- _INSTRUCTIONS FOR THE TASK_
Omit all pictures, then print the entries exactly.

- _STORED DATA_
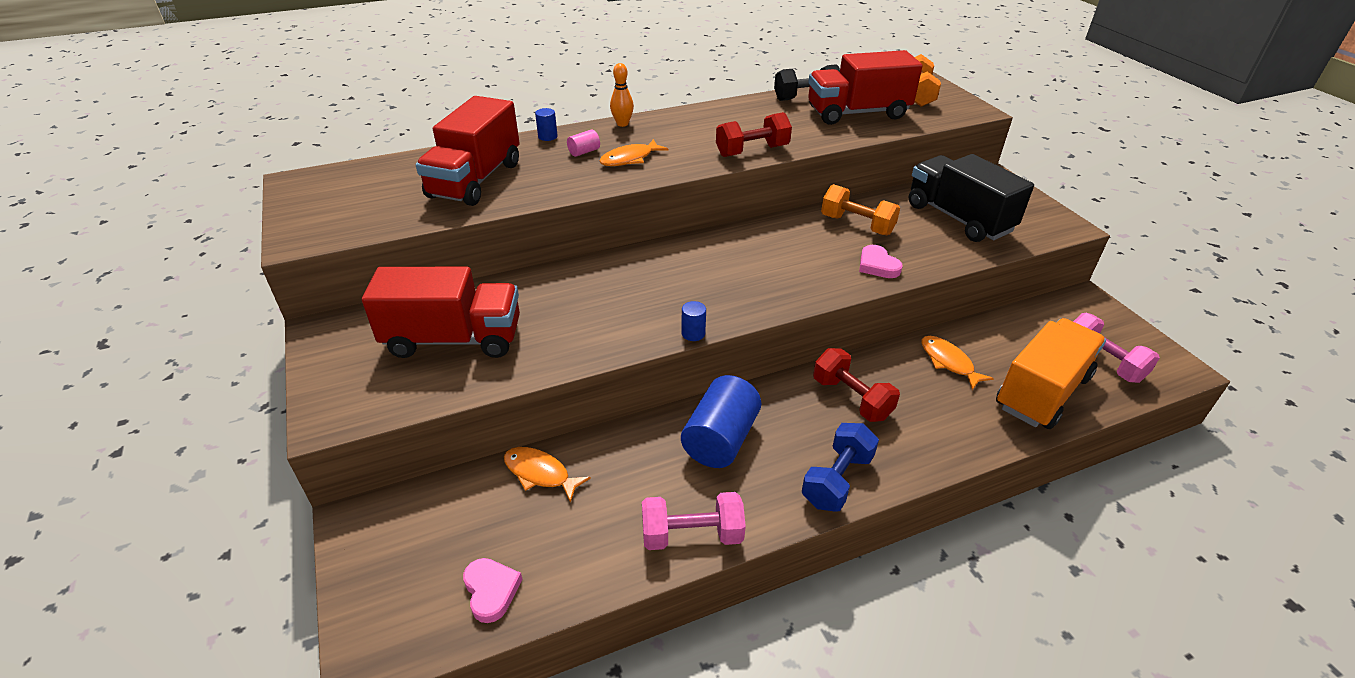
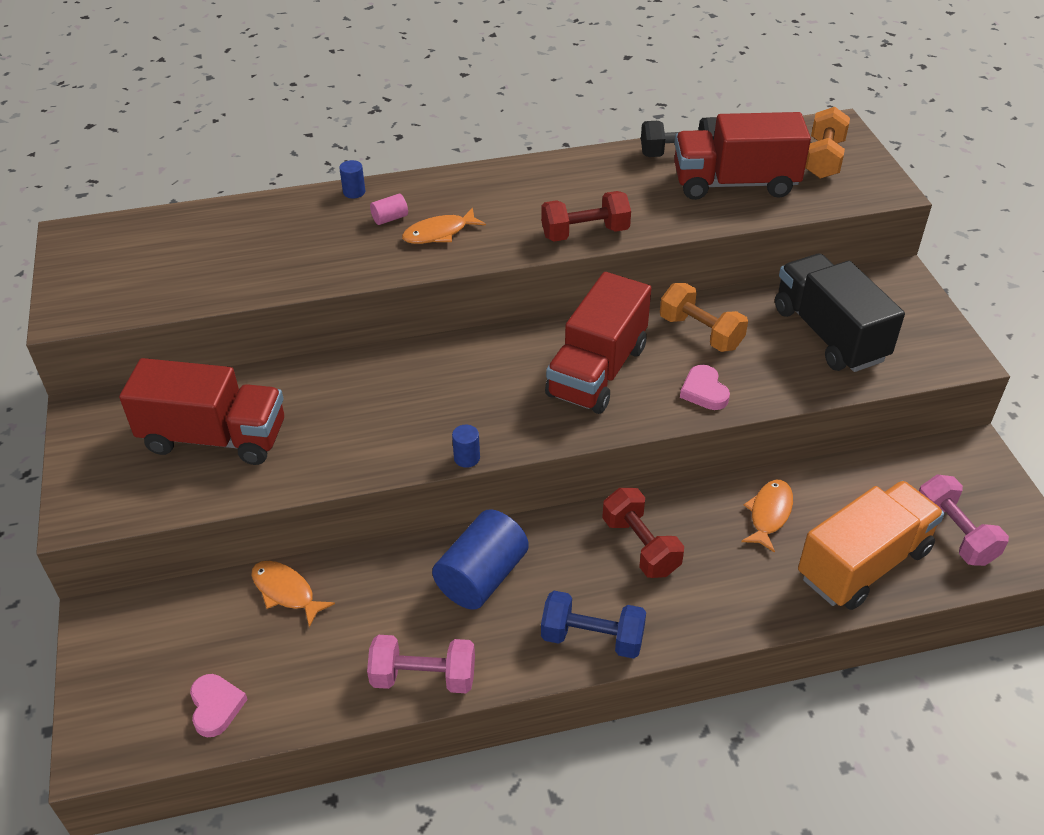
camera: 10 degrees right, 5 degrees up
(475, 180) = (261, 249): red truck -> red truck (597, 371)
(622, 124) = (445, 179): orange bowling pin -> none
(837, 480) = (592, 638): blue dumbbell -> blue dumbbell turned 60 degrees clockwise
(948, 362) = (769, 514): orange fish -> orange fish turned 45 degrees clockwise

- _WRITTEN RESPONSE_
camera: 10 degrees right, 5 degrees up
(475, 180) = (261, 249): red truck -> red truck (597, 371)
(622, 124) = (445, 179): orange bowling pin -> none
(837, 480) = (592, 638): blue dumbbell -> blue dumbbell turned 60 degrees clockwise
(948, 362) = (769, 514): orange fish -> orange fish turned 45 degrees clockwise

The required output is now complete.